Exercise — Images in the data are to be skipped, while every line is restated exactly as written.

Supplied data —
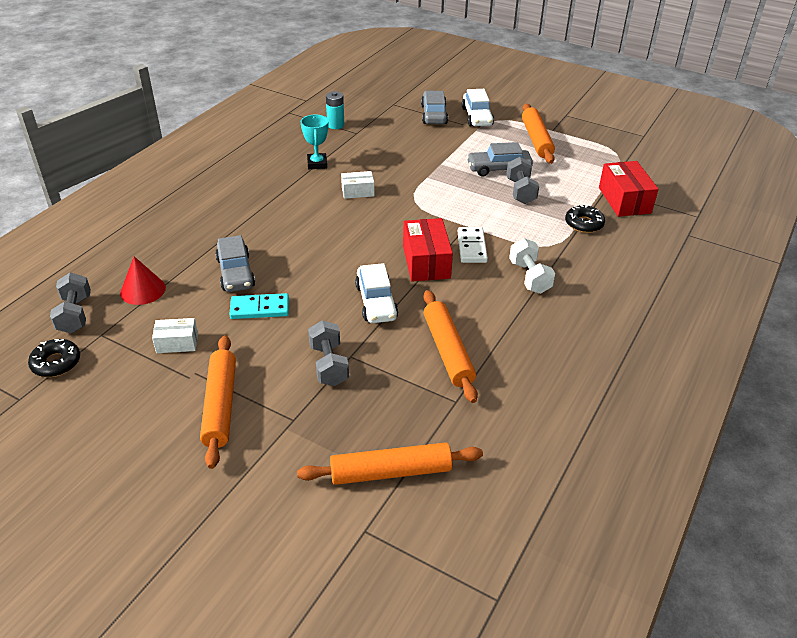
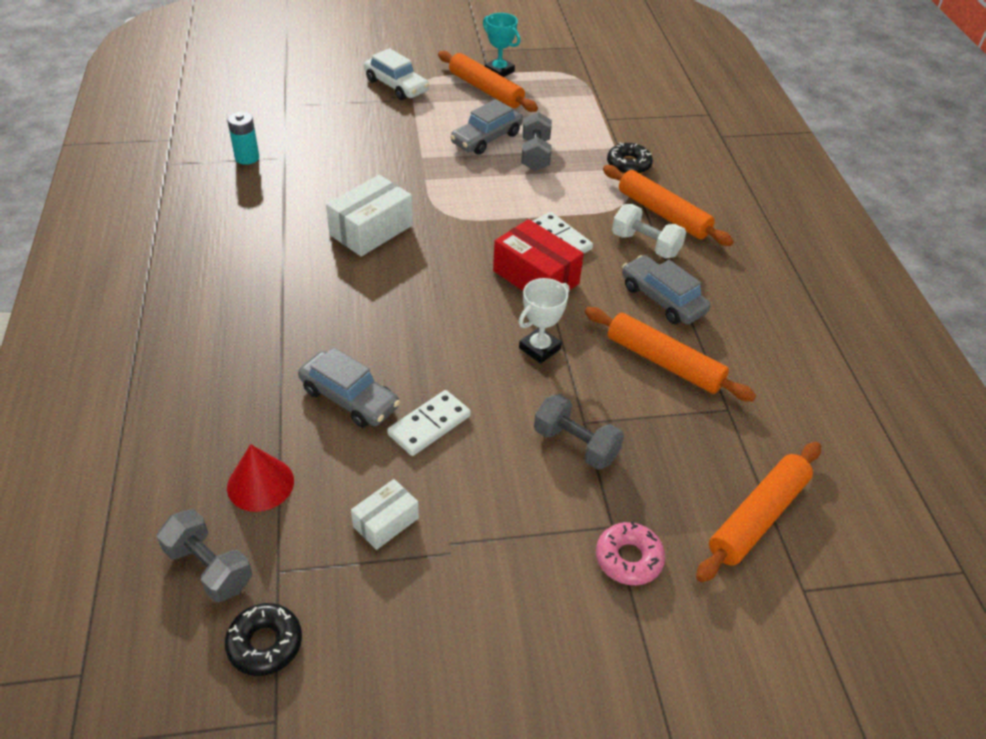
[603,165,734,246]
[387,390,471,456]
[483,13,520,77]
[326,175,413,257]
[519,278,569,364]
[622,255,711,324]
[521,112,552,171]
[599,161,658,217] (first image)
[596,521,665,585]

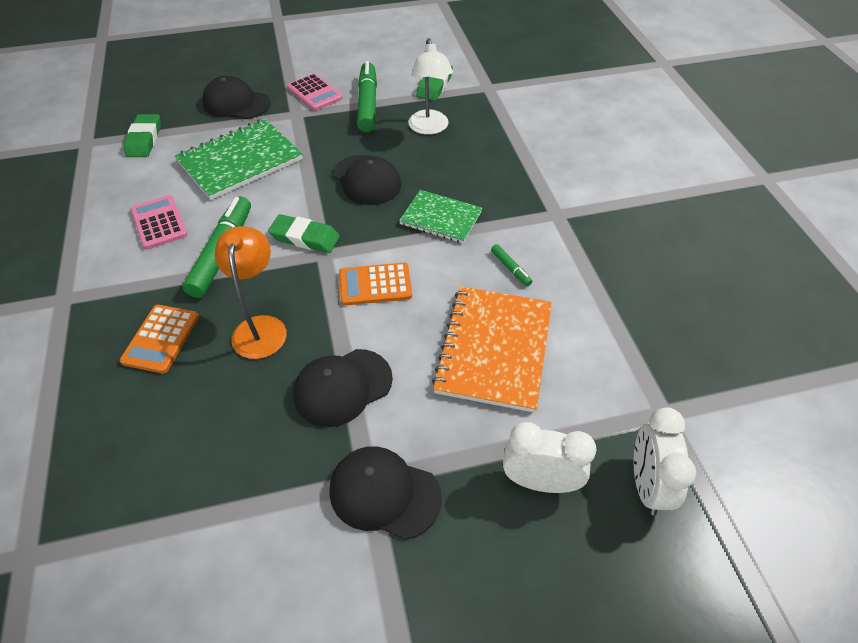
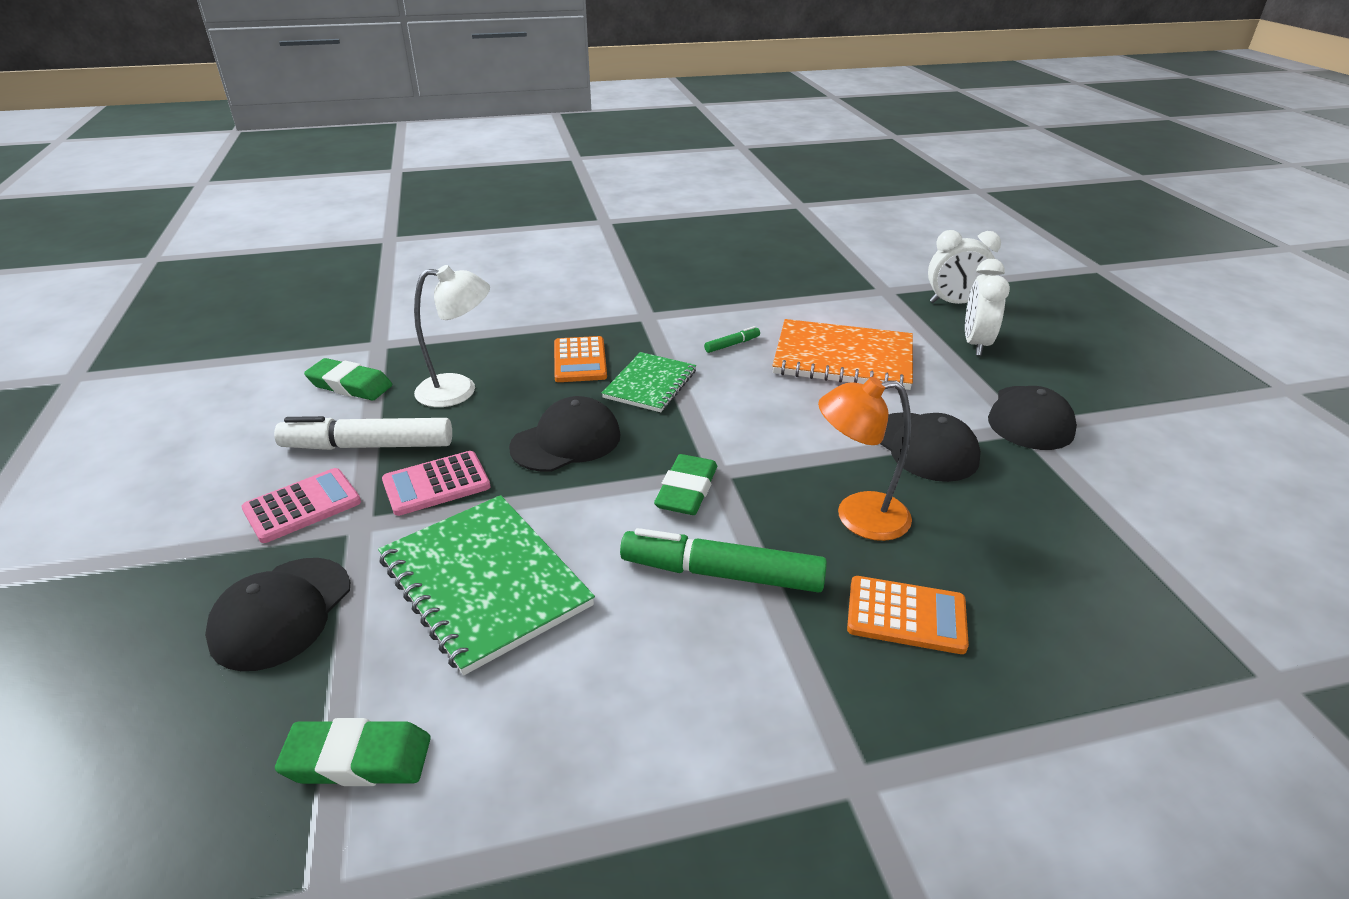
[382,451,490,516]
[554,336,607,382]
[274,416,452,450]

Answer to this task —
[603,165,734,246]
[387,390,471,456]
[483,13,520,77]
[326,175,413,257]
[519,278,569,364]
[622,255,711,324]
[521,112,552,171]
[599,161,658,217] (first image)
[596,521,665,585]

[382,451,490,516]
[554,336,607,382]
[274,416,452,450]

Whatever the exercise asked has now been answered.